- Task goal -
Can you rewrite the lines from the one containing "The image size is (960, 540). In" up to and including the one containing "on (350, 240).", replacing "rotary dial" with "control knob" and leaving everything else untouched?

::::

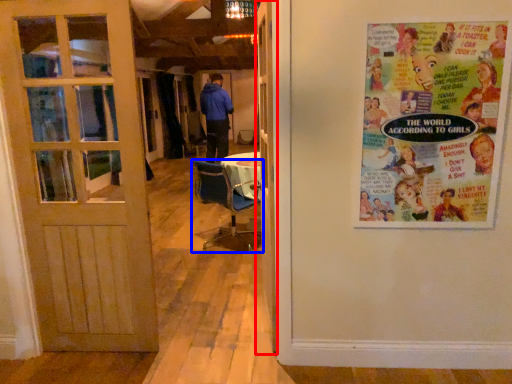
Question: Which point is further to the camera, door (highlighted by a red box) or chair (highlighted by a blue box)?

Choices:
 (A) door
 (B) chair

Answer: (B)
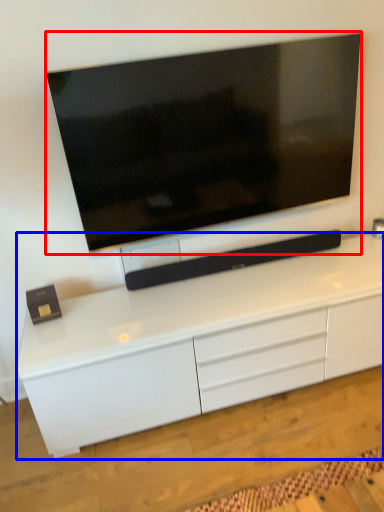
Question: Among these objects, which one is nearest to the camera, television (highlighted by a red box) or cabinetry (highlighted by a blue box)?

::::

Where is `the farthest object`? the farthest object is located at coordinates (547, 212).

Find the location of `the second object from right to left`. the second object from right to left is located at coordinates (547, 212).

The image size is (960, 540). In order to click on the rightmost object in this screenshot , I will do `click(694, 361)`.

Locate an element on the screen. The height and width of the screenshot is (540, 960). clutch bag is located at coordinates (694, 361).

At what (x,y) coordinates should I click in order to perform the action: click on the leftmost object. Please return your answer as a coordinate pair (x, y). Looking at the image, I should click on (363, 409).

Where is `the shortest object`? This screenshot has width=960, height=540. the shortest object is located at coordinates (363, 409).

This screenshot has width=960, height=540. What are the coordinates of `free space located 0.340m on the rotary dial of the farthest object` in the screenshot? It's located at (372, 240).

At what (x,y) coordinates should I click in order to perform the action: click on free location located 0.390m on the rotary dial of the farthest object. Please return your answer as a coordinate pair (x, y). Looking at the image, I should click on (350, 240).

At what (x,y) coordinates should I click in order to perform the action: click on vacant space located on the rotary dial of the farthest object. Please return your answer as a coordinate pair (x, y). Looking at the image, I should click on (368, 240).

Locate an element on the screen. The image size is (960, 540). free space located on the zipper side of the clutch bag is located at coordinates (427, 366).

::::

- Problem solution -
The image size is (960, 540). In order to click on the rightmost object in this screenshot , I will do `click(694, 361)`.

Locate an element on the screen. The height and width of the screenshot is (540, 960). clutch bag is located at coordinates (694, 361).

At what (x,y) coordinates should I click in order to perform the action: click on the leftmost object. Please return your answer as a coordinate pair (x, y). Looking at the image, I should click on (363, 409).

Where is `the shortest object`? This screenshot has width=960, height=540. the shortest object is located at coordinates (363, 409).

This screenshot has width=960, height=540. What are the coordinates of `free space located 0.340m on the control knob of the farthest object` in the screenshot? It's located at (372, 240).

At what (x,y) coordinates should I click in order to perform the action: click on free location located 0.390m on the control knob of the farthest object. Please return your answer as a coordinate pair (x, y). Looking at the image, I should click on (350, 240).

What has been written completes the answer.